What this task involves: In the records that follow, find the line with "op=move; was=blue nilisuvun; in_first=655,165;"; from there, retype every line exactly through the line with "op=insert; now=grey filufo; in_second=368,388", which also belongs to the answer.

-- Opening Marker --

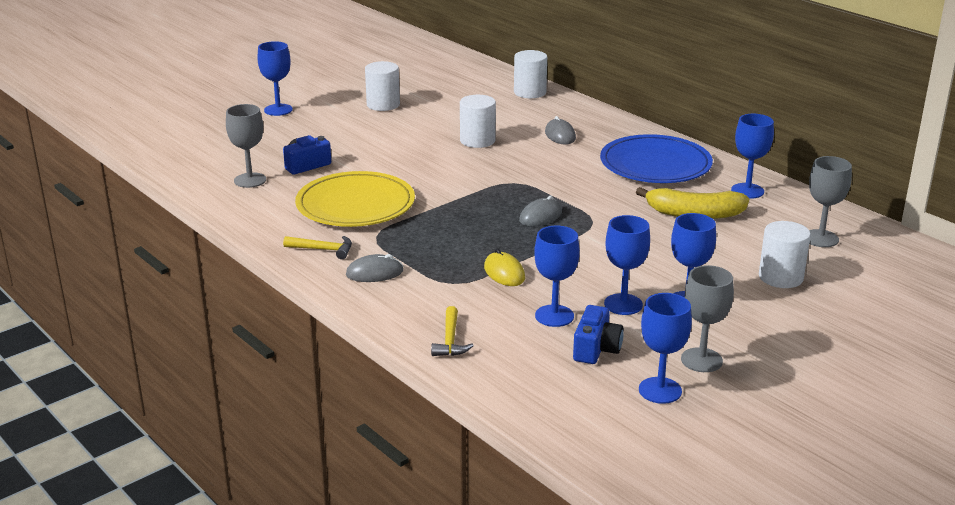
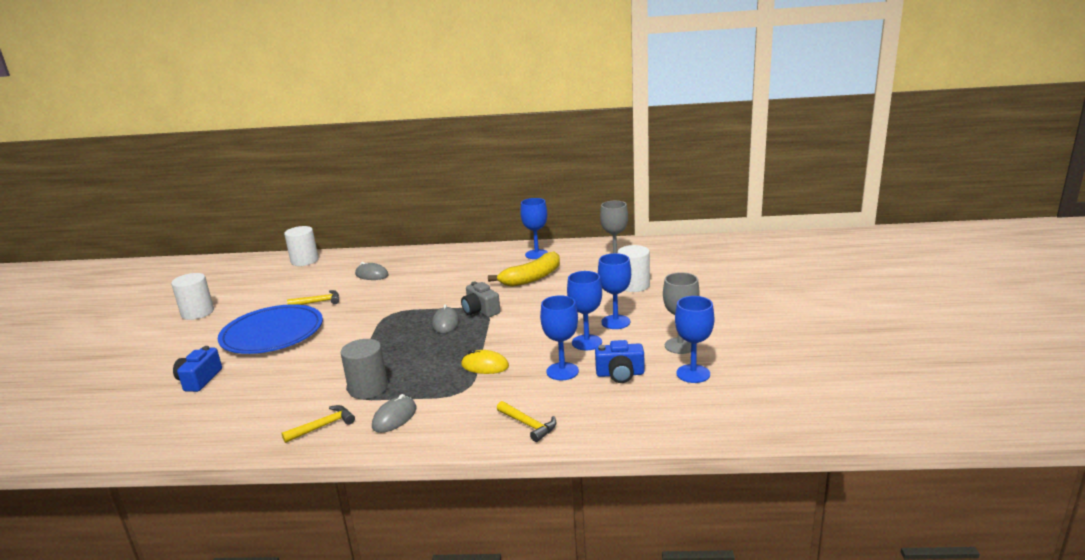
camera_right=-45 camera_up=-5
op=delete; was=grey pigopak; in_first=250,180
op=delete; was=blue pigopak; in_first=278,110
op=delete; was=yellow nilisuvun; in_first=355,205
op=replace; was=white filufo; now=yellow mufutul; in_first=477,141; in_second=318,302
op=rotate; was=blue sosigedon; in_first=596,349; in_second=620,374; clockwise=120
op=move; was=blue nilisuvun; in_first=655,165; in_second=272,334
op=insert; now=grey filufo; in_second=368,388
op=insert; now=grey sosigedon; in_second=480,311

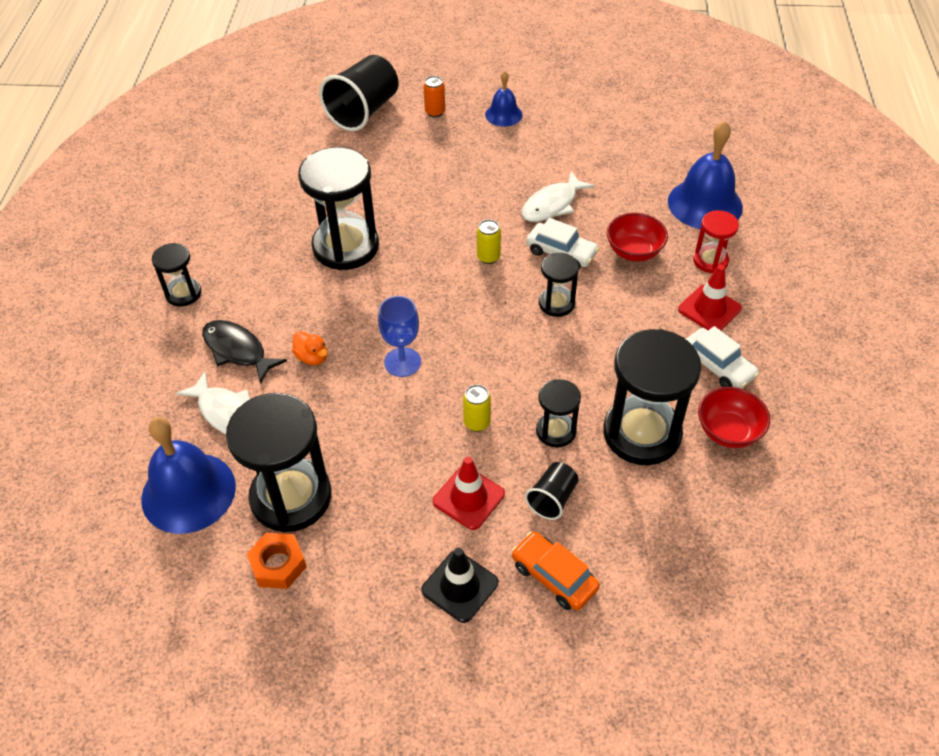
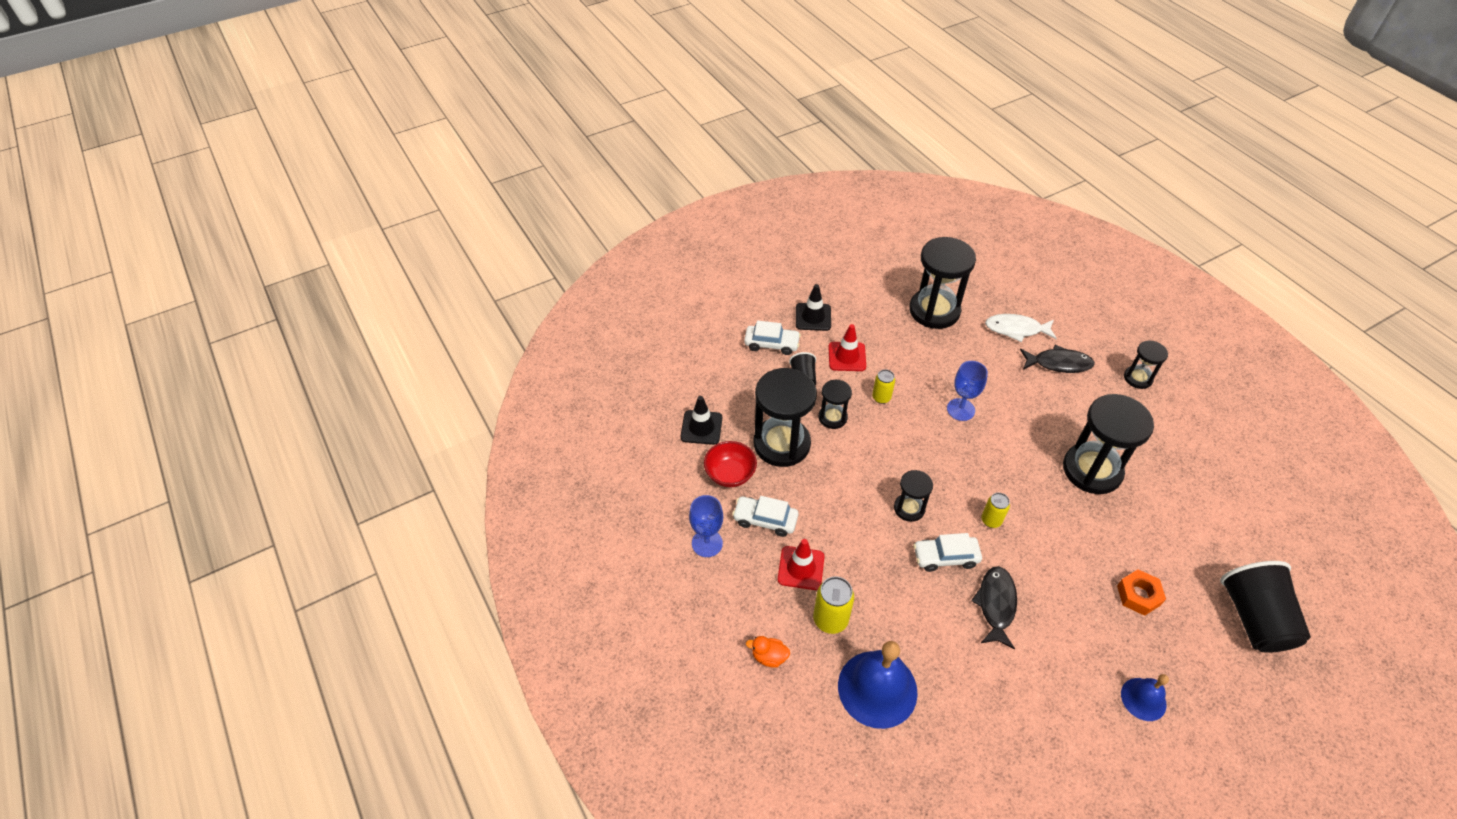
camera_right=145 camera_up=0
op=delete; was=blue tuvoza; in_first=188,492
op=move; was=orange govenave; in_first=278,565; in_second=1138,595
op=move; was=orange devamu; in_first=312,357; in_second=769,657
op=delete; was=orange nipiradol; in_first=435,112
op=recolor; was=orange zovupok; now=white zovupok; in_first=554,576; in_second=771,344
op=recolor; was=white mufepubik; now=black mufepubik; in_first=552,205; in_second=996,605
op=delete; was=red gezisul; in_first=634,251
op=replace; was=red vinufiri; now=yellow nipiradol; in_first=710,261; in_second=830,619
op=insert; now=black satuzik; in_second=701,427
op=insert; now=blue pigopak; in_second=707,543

-- Closing Marker --
-- Opening Marker --

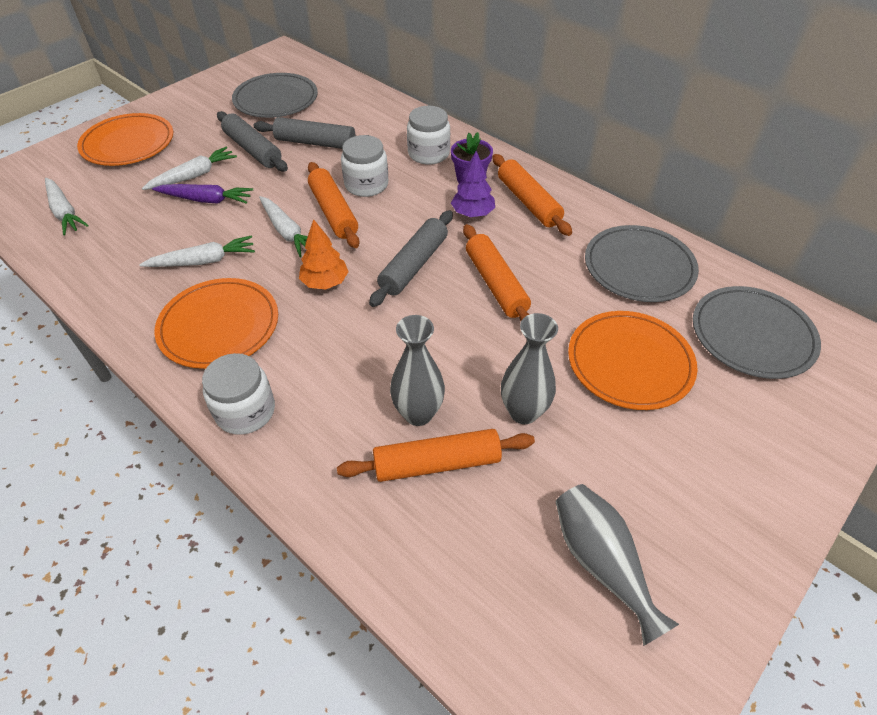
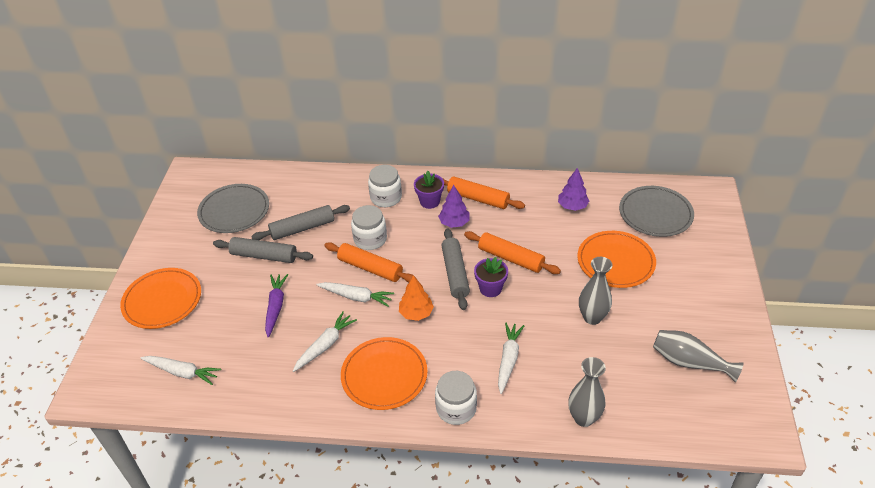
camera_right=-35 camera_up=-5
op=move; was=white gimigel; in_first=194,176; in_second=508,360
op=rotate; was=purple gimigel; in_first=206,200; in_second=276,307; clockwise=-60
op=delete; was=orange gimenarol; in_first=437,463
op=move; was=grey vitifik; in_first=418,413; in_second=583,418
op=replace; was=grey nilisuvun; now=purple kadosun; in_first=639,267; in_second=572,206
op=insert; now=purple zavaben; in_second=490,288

-- Closing Marker --
-- Opening Marker --

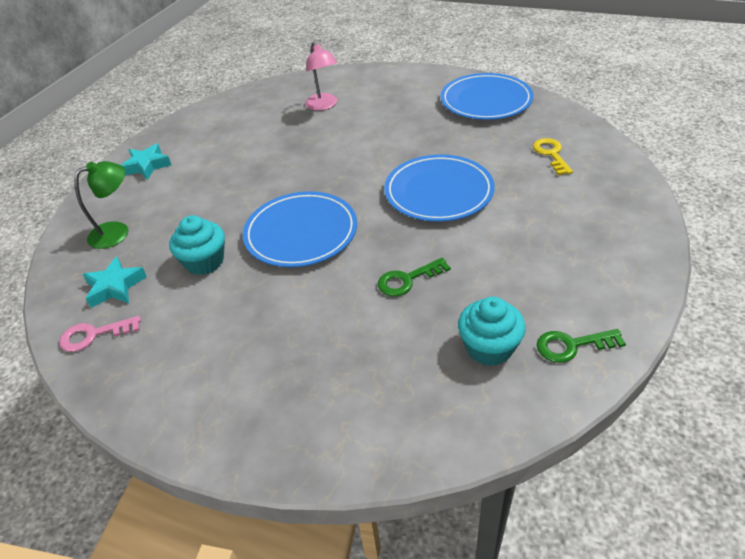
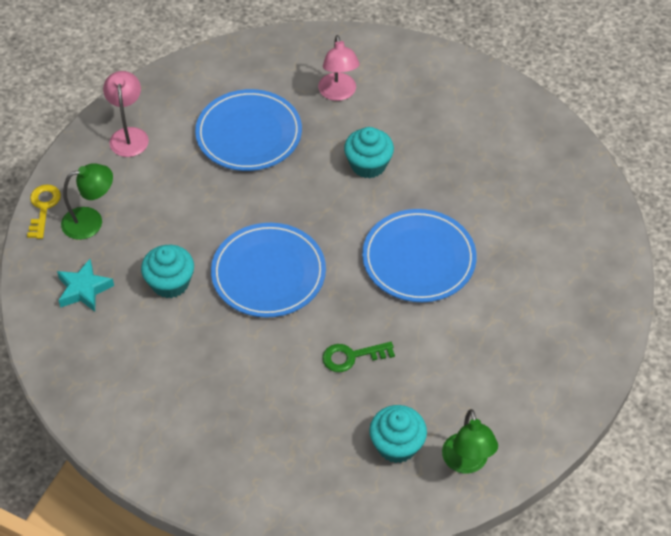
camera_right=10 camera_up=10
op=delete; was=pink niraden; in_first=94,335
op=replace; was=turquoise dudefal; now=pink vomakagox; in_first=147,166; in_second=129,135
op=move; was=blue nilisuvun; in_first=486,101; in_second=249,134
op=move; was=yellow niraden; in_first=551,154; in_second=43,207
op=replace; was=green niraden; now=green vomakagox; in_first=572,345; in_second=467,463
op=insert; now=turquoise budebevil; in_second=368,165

-- Closing Marker --

Written answer:
op=move; was=blue nilisuvun; in_first=655,165; in_second=272,334
op=insert; now=grey filufo; in_second=368,388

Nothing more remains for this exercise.